# [Source data]

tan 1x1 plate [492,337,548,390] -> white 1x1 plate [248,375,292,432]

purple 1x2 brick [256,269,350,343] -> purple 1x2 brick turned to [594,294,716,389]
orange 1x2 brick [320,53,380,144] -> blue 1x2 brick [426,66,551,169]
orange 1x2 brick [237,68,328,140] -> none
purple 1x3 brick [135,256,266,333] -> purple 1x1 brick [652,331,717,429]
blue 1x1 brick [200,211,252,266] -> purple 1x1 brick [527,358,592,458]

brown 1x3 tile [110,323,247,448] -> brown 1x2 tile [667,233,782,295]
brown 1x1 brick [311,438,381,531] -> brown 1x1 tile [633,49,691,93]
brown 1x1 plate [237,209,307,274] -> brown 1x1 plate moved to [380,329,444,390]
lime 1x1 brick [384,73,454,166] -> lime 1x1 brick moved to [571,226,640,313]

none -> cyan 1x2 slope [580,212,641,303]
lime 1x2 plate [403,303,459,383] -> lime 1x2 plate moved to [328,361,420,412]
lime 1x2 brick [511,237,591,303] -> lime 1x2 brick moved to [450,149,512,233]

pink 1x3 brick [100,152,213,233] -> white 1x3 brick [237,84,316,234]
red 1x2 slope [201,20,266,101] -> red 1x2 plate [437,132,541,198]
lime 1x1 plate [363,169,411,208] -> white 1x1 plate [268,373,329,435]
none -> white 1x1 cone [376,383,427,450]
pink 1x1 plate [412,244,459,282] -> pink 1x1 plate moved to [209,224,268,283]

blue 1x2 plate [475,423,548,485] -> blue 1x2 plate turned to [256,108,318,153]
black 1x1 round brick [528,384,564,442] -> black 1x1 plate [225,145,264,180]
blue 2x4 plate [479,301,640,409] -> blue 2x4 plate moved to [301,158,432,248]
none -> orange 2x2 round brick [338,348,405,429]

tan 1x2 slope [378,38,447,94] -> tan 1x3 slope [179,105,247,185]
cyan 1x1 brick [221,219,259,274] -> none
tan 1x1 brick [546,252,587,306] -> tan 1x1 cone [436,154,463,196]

# [INSTRUCTION]
Reproduce exactly every line between the line with "red 1x2 slope" and the last line of the records above, both included.

# [EXERCISE RESULT]
red 1x2 slope [201,20,266,101] -> red 1x2 plate [437,132,541,198]
lime 1x1 plate [363,169,411,208] -> white 1x1 plate [268,373,329,435]
none -> white 1x1 cone [376,383,427,450]
pink 1x1 plate [412,244,459,282] -> pink 1x1 plate moved to [209,224,268,283]

blue 1x2 plate [475,423,548,485] -> blue 1x2 plate turned to [256,108,318,153]
black 1x1 round brick [528,384,564,442] -> black 1x1 plate [225,145,264,180]
blue 2x4 plate [479,301,640,409] -> blue 2x4 plate moved to [301,158,432,248]
none -> orange 2x2 round brick [338,348,405,429]

tan 1x2 slope [378,38,447,94] -> tan 1x3 slope [179,105,247,185]
cyan 1x1 brick [221,219,259,274] -> none
tan 1x1 brick [546,252,587,306] -> tan 1x1 cone [436,154,463,196]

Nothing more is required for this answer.